── Data section

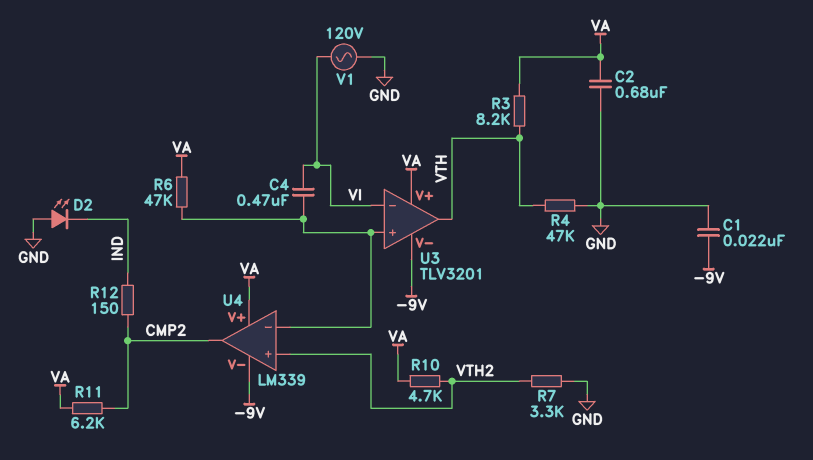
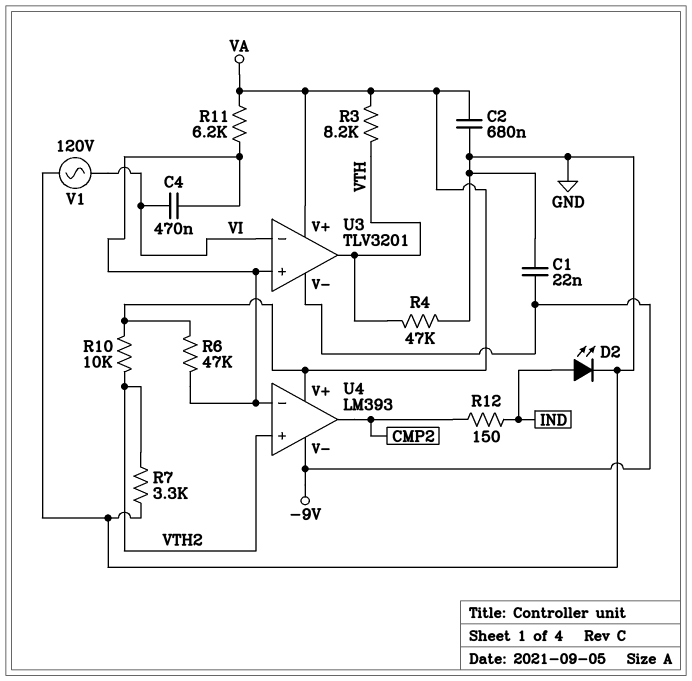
D2: LED (A GND, K IND) -> LED (A IND, K GND)
R10: 4.7k (VA, VTH2) -> 10k (VA, VTH2)
R11: 6.2k (CMP2, VA) -> 6.2k (U3/in+, VA)
U4: LM339 -> LM393

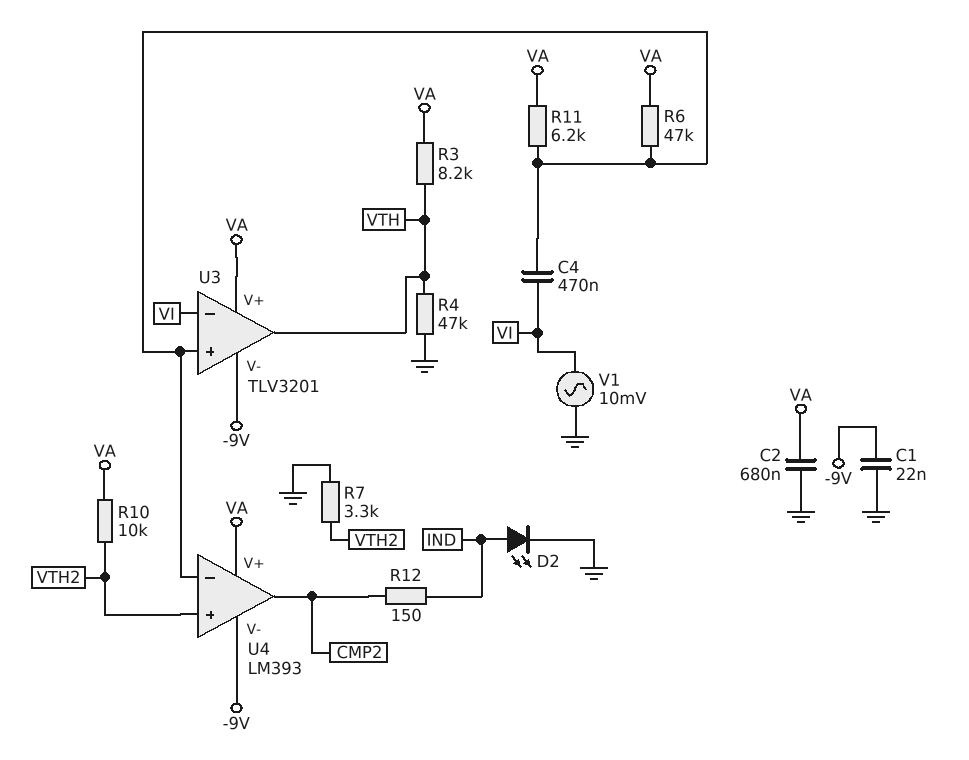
V1: AC 120V (GND, VI) -> AC 10mV (GND, VI)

────

◆ **Task**:
Copy the final stretch of lines, starting at the one that holds "R10: 4.7k (VA, VTH2) -> 10k (VA, VTH2)" and ending at the last line of the data, exactly; omit pictures.

◆ **Reply to the task**:
R10: 4.7k (VA, VTH2) -> 10k (VA, VTH2)
R11: 6.2k (CMP2, VA) -> 6.2k (U3/in+, VA)
U4: LM339 -> LM393

V1: AC 120V (GND, VI) -> AC 10mV (GND, VI)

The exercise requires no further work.